Job: Exact copies of all entries are needed. Pictures are to be left out.

%%

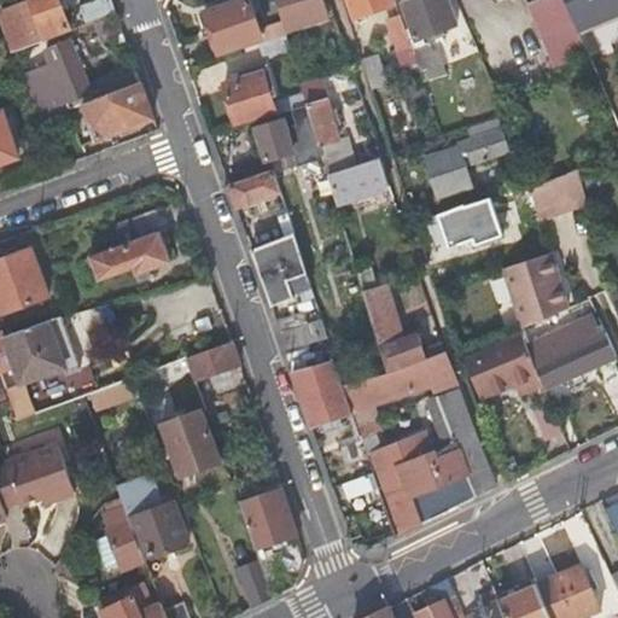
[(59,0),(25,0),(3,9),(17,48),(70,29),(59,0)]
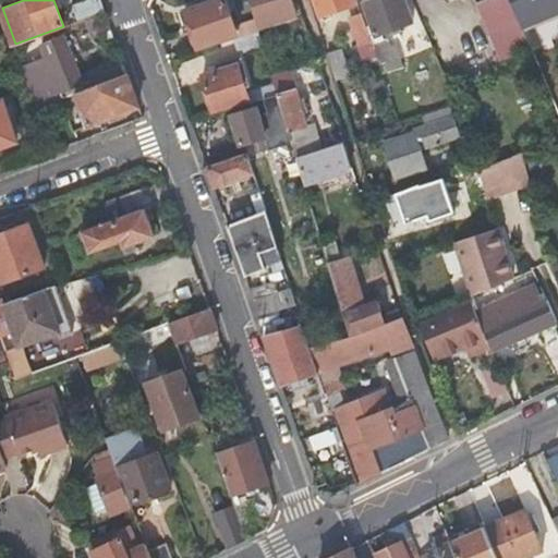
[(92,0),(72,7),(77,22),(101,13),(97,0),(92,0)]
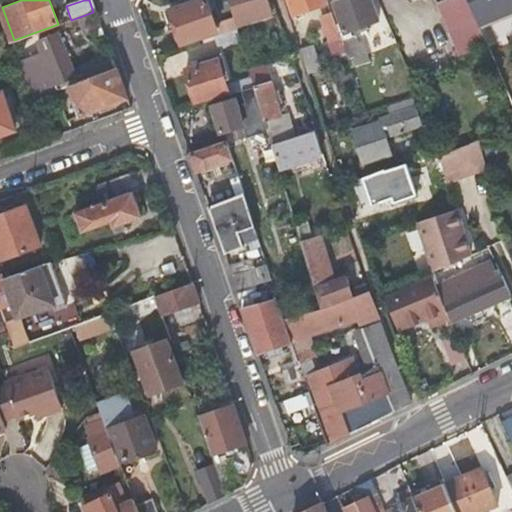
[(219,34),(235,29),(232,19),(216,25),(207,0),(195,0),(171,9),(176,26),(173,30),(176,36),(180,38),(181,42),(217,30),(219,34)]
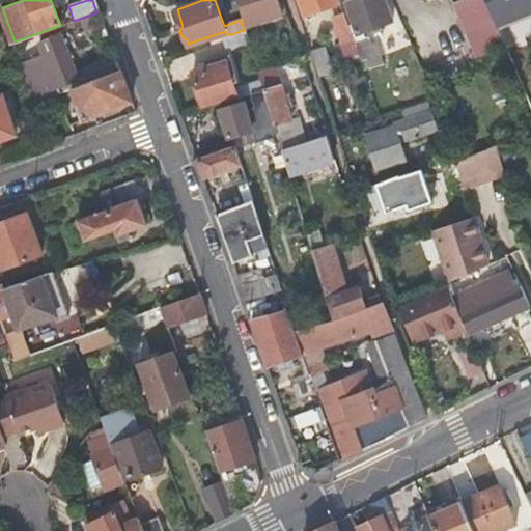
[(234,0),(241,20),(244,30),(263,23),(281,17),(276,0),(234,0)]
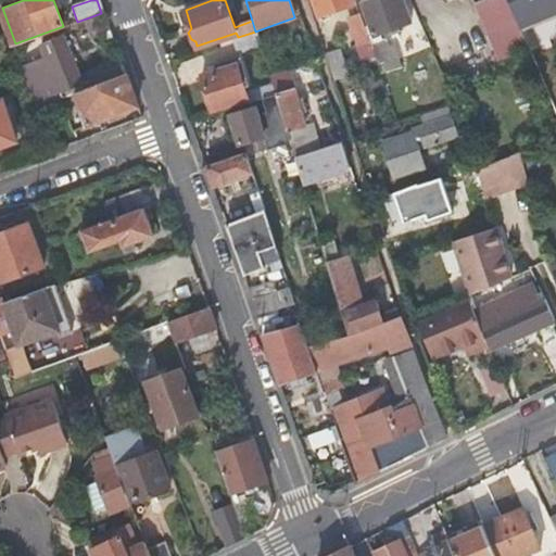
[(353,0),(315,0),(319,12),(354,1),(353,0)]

%%

Result of the exercise:
[(59,0),(25,0),(3,9),(17,48),(70,29),(59,0)]
[(92,0),(72,7),(77,22),(101,13),(97,0),(92,0)]
[(219,34),(235,29),(232,19),(216,25),(207,0),(195,0),(171,9),(176,26),(173,30),(176,36),(180,38),(181,42),(217,30),(219,34)]
[(234,0),(241,20),(244,30),(263,23),(281,17),(276,0),(234,0)]
[(353,0),(315,0),(319,12),(354,1),(353,0)]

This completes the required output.